Description of the task:
Once you find the line containing "(188, 370) = (257, 378): yellow" in the data below, copy it and each following line exactly, up to and including the line containing "camera: 50 degrees left, 5 degrees up", and nothing else.

[Colored object listings]

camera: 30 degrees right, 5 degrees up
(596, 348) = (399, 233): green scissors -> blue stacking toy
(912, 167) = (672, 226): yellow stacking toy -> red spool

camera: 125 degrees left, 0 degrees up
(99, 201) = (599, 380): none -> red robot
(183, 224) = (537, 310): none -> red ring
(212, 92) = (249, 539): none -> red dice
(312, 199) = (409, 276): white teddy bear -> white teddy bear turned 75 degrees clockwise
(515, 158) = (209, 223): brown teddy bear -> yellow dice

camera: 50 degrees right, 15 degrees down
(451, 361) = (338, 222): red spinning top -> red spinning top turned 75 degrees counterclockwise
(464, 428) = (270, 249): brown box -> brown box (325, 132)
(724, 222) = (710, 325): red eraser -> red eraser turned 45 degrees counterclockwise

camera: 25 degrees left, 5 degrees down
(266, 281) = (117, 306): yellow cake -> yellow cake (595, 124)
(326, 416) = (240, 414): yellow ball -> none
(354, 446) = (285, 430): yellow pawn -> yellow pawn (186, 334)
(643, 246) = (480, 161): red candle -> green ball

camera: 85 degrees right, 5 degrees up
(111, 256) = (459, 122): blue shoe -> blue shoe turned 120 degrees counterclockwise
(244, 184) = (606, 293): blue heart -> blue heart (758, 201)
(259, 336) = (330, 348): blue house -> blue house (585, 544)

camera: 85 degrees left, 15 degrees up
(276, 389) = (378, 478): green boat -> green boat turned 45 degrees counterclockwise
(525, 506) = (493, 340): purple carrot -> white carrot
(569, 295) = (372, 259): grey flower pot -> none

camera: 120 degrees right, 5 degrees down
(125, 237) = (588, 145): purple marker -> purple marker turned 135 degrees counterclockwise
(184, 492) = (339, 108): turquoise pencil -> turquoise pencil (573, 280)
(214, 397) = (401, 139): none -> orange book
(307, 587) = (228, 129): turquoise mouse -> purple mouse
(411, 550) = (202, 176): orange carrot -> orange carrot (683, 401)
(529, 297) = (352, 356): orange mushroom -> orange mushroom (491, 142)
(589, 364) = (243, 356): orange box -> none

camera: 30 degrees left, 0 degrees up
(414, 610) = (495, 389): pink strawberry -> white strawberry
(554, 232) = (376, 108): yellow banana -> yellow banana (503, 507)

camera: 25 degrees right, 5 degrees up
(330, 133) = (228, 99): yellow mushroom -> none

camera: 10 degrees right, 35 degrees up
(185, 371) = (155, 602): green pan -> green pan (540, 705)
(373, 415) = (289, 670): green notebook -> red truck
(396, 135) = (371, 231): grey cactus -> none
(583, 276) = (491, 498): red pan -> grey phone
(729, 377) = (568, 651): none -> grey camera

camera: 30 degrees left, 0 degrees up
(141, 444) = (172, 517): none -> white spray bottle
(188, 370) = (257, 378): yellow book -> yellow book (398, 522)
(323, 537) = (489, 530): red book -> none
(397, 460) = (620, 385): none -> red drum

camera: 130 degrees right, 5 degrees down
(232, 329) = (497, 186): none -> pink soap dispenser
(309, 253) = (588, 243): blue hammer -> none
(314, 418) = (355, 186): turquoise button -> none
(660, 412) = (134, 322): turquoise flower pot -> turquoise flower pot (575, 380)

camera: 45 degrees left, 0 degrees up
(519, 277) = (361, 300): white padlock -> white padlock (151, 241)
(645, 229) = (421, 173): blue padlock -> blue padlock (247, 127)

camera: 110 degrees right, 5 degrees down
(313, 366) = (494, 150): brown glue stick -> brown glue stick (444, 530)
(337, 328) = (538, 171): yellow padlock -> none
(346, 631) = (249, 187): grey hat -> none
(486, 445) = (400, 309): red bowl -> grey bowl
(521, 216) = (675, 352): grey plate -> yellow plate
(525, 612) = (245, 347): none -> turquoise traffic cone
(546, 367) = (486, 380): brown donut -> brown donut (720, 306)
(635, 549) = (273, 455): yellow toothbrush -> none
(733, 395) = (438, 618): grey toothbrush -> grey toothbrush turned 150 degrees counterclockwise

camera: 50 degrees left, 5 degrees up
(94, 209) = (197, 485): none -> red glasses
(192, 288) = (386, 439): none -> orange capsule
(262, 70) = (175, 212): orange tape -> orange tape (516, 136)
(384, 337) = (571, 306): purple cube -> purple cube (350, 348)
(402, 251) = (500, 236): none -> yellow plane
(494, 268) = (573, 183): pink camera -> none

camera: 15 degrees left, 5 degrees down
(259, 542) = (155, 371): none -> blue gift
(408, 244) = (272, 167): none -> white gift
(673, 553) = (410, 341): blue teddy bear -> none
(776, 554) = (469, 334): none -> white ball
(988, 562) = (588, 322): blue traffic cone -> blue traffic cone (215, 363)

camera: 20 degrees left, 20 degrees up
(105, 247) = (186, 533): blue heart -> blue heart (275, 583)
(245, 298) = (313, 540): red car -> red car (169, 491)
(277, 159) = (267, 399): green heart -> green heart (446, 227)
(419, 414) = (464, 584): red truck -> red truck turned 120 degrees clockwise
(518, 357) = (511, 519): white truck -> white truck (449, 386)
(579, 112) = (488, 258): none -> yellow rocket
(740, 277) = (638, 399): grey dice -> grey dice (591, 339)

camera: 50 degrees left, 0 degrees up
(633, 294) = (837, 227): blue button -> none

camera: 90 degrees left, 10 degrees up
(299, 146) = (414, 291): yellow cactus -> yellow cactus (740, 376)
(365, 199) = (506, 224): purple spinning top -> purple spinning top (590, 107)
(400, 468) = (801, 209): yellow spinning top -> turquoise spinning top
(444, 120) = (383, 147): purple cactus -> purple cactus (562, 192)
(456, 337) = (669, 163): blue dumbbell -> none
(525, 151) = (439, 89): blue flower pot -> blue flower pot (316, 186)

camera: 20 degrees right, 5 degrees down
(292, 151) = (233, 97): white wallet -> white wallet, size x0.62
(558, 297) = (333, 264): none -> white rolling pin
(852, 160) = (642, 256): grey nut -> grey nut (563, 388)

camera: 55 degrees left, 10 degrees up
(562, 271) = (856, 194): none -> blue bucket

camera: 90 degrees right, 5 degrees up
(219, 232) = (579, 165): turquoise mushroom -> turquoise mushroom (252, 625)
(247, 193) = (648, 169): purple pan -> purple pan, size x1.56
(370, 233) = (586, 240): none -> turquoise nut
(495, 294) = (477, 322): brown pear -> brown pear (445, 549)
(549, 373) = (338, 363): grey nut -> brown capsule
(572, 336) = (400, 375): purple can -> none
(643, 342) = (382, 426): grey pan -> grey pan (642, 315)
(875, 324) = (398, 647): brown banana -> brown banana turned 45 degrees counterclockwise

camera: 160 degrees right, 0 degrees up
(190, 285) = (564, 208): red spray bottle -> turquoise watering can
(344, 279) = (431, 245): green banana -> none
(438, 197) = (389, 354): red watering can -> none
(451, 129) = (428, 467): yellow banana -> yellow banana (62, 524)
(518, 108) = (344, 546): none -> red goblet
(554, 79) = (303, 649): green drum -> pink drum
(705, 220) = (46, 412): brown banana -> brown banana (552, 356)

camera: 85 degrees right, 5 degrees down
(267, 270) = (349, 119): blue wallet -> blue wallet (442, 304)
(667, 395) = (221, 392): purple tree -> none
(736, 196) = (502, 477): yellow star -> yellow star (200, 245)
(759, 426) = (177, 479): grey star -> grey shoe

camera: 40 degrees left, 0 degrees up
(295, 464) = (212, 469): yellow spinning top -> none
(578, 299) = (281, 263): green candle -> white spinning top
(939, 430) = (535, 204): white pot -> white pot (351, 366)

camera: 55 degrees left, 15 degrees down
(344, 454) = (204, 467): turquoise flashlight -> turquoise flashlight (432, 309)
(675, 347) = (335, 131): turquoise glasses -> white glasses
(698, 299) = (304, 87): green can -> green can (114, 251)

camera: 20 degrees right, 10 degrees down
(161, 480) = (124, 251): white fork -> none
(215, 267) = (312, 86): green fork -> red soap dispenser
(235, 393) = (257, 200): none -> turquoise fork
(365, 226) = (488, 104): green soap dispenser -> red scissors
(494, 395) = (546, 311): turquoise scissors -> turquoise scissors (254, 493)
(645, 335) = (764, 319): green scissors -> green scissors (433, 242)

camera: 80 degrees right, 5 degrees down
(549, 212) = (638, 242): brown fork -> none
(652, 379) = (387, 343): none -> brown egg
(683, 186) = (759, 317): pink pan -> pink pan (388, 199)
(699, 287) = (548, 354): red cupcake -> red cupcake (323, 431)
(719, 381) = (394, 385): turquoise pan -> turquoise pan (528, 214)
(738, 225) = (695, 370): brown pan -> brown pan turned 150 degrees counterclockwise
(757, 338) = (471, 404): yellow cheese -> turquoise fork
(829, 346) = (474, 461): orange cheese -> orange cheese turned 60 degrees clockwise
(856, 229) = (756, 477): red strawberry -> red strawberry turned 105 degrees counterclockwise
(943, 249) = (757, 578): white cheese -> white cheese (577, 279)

Expected answer:
(188, 370) = (257, 378): yellow book -> yellow book (398, 522)
(323, 537) = (489, 530): red book -> none
(397, 460) = (620, 385): none -> red drum

camera: 130 degrees right, 5 degrees down
(232, 329) = (497, 186): none -> pink soap dispenser
(309, 253) = (588, 243): blue hammer -> none
(314, 418) = (355, 186): turquoise button -> none
(660, 412) = (134, 322): turquoise flower pot -> turquoise flower pot (575, 380)

camera: 45 degrees left, 0 degrees up
(519, 277) = (361, 300): white padlock -> white padlock (151, 241)
(645, 229) = (421, 173): blue padlock -> blue padlock (247, 127)

camera: 110 degrees right, 5 degrees down
(313, 366) = (494, 150): brown glue stick -> brown glue stick (444, 530)
(337, 328) = (538, 171): yellow padlock -> none
(346, 631) = (249, 187): grey hat -> none
(486, 445) = (400, 309): red bowl -> grey bowl
(521, 216) = (675, 352): grey plate -> yellow plate
(525, 612) = (245, 347): none -> turquoise traffic cone
(546, 367) = (486, 380): brown donut -> brown donut (720, 306)
(635, 549) = (273, 455): yellow toothbrush -> none
(733, 395) = (438, 618): grey toothbrush -> grey toothbrush turned 150 degrees counterclockwise

camera: 50 degrees left, 5 degrees up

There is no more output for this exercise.